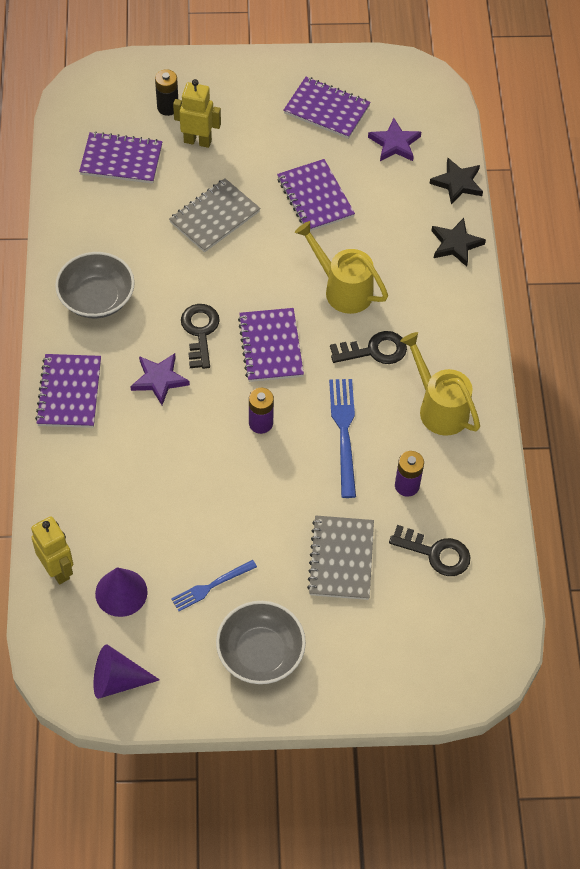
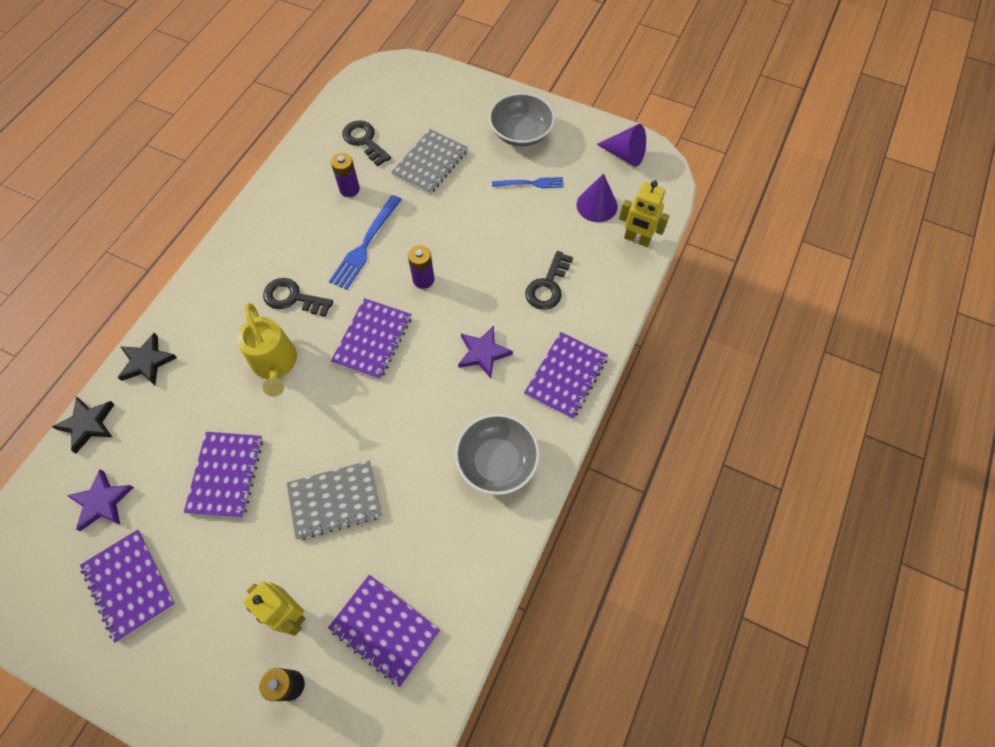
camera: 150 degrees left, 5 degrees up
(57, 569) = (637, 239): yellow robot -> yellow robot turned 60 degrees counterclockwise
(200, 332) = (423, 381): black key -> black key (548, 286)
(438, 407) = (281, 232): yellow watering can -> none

--------------------------------------------------

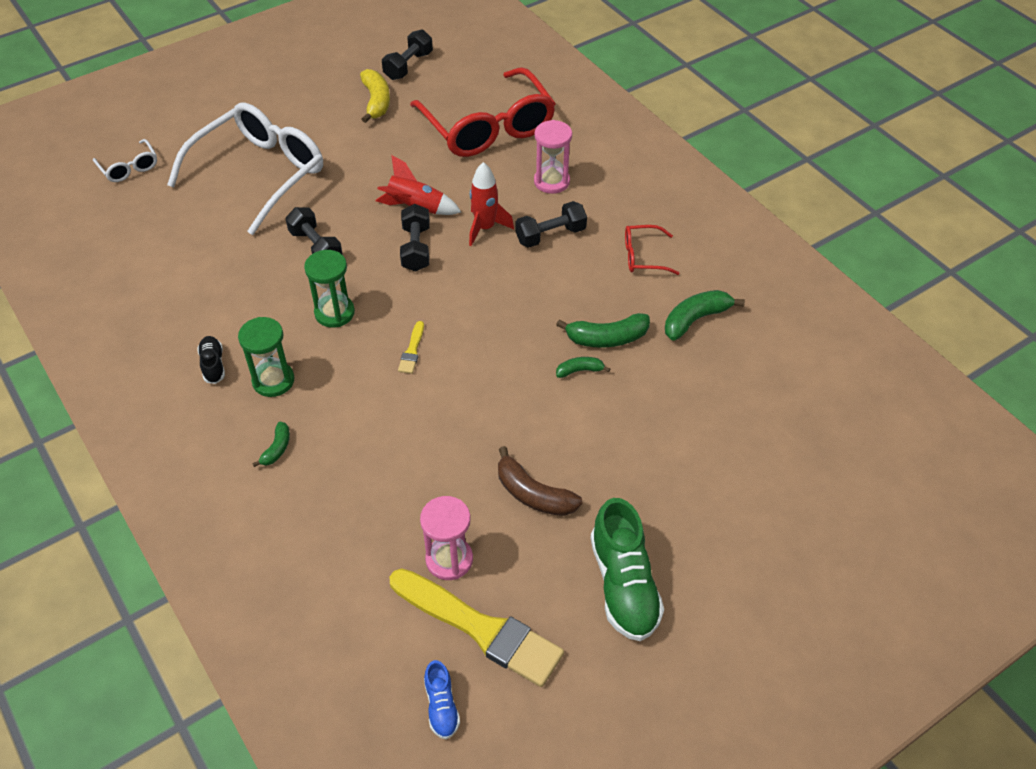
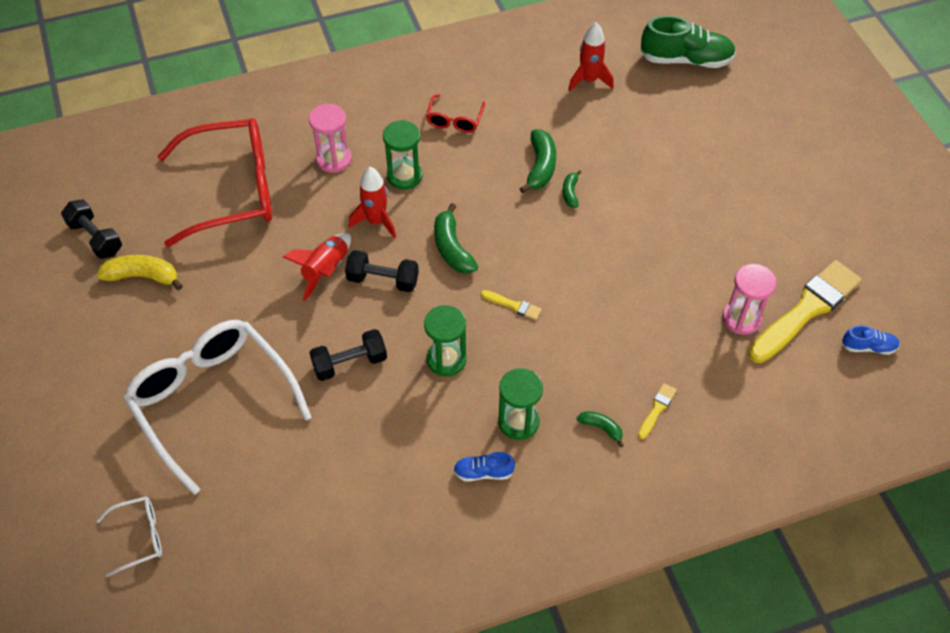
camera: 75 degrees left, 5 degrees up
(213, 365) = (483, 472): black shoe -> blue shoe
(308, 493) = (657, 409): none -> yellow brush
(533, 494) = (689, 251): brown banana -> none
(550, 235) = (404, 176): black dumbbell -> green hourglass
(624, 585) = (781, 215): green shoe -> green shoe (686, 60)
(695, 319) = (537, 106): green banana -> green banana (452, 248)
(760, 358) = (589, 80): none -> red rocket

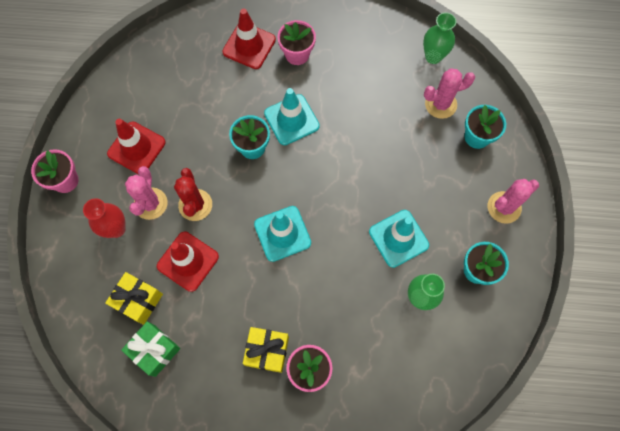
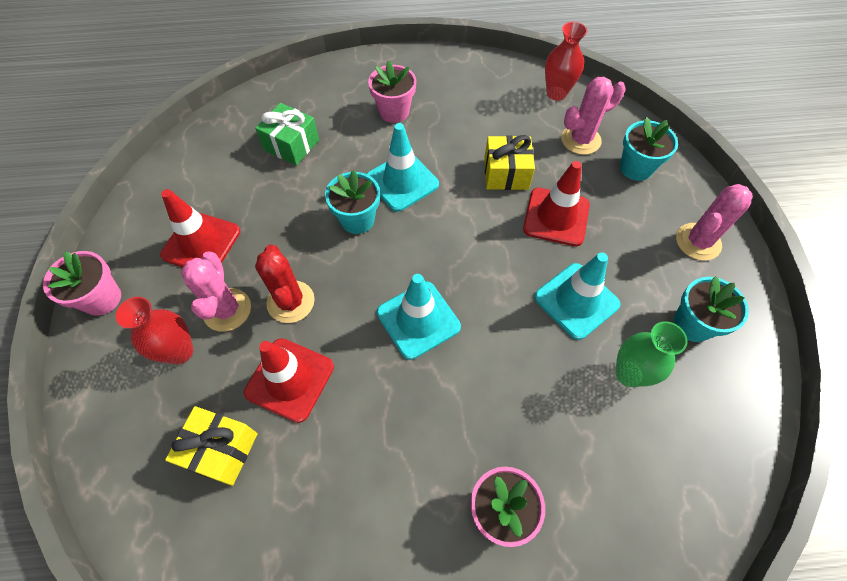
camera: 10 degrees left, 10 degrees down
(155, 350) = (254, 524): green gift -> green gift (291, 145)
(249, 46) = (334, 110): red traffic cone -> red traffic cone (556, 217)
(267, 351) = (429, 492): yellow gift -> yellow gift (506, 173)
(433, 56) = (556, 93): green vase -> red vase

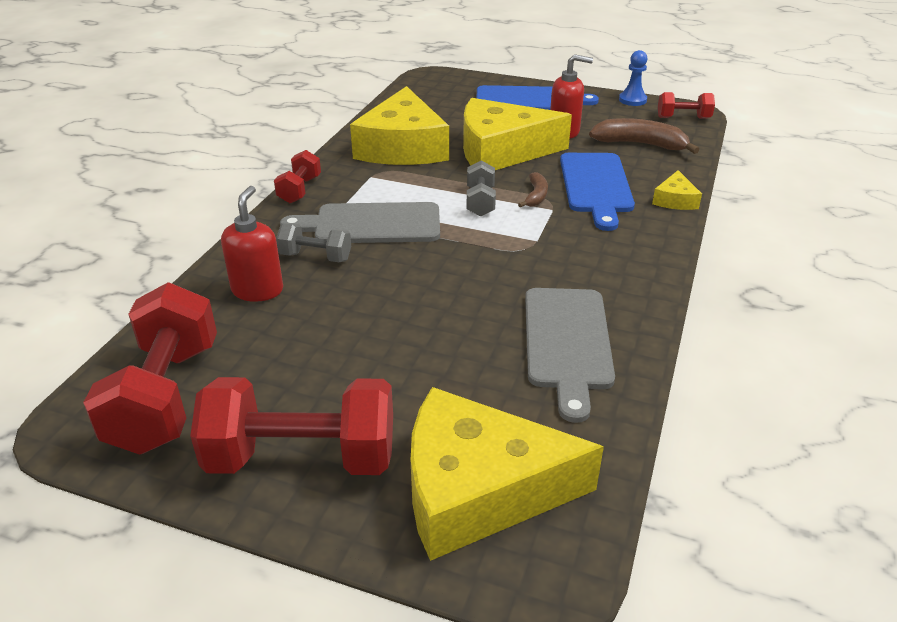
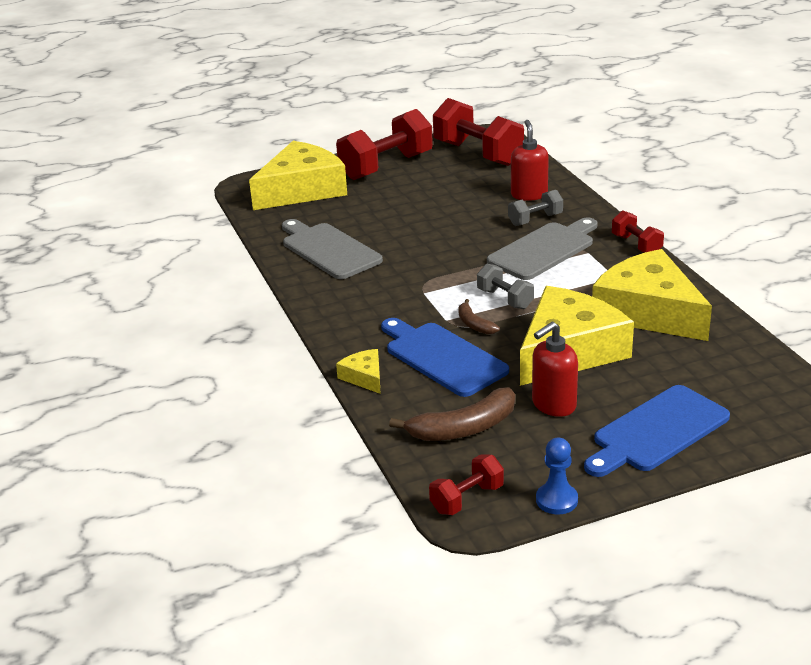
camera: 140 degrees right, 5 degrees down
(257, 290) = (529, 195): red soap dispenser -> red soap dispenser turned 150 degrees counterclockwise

--------------------------------------------------

WHAT YOU HAVE TO DO.
Using the listing, collect all lines in which the string "black" is found.

ANSWER TO THE PROBLEM.
(200, 332) = (423, 381): black key -> black key (548, 286)
(213, 365) = (483, 472): black shoe -> blue shoe
(550, 235) = (404, 176): black dumbbell -> green hourglass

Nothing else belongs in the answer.